# [EXERCISE PROMPT]
Could you restate the entries below word for word and leave out the pictures?

# [THE INPUT]
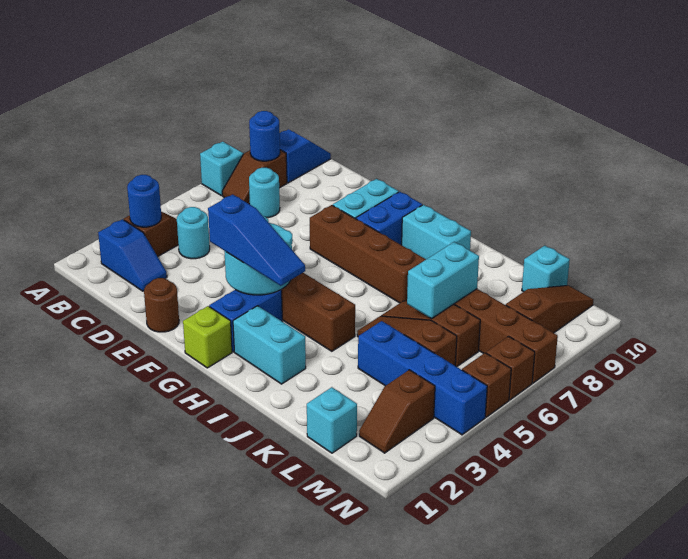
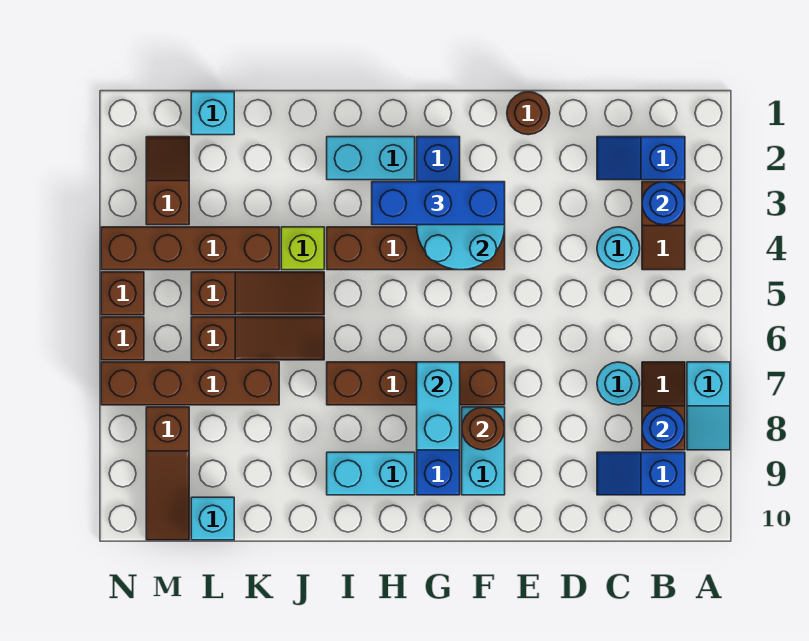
blue slope B9:B10 level 1 top 9 -> blue slope B9:C9 level 1 top B
blue slope F3:H3 level 3 top F -> blue brick F3:H3 level 3
none -> brown round brick F8 level 2
lime brick G1 level 1 -> lime brick J4 level 1
blue brick K4:N4 level 1 -> brown brick K4:N4 level 1
cyan brick K6:K7 level 2 -> cyan brick G7:G8 level 2

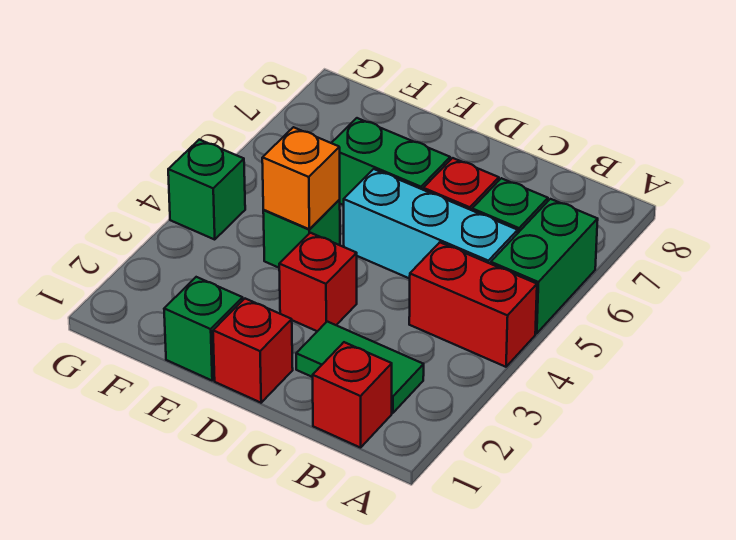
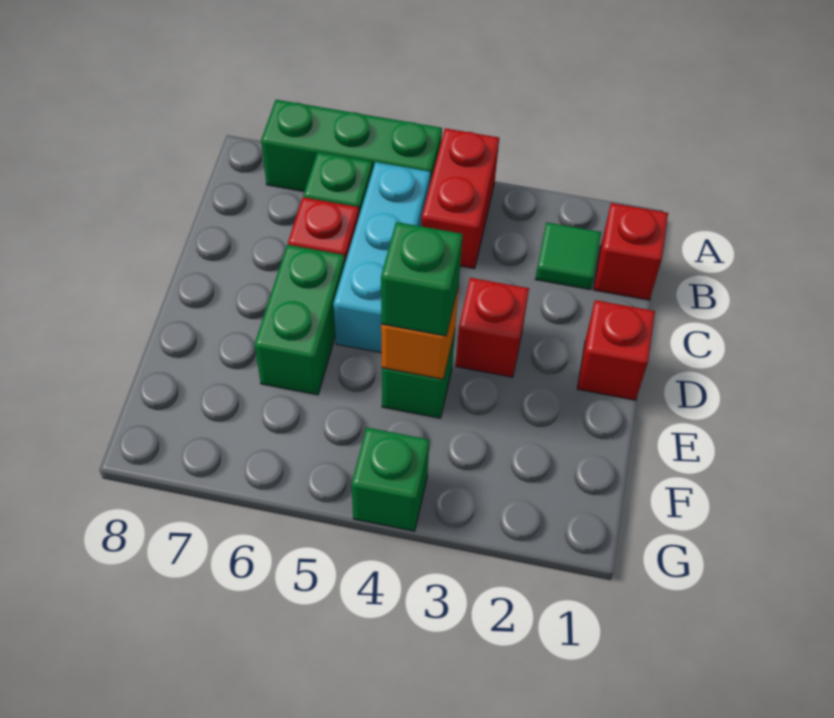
green brick A5:A6 level 1 -> green brick A5:A7 level 1
green tile B2:C2 level 1 -> green tile B2 level 1
green brick E1 level 1 -> green brick E4 level 3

# [EXERCISE RESPONSE]
blue slope B9:B10 level 1 top 9 -> blue slope B9:C9 level 1 top B
blue slope F3:H3 level 3 top F -> blue brick F3:H3 level 3
none -> brown round brick F8 level 2
lime brick G1 level 1 -> lime brick J4 level 1
blue brick K4:N4 level 1 -> brown brick K4:N4 level 1
cyan brick K6:K7 level 2 -> cyan brick G7:G8 level 2

green brick A5:A6 level 1 -> green brick A5:A7 level 1
green tile B2:C2 level 1 -> green tile B2 level 1
green brick E1 level 1 -> green brick E4 level 3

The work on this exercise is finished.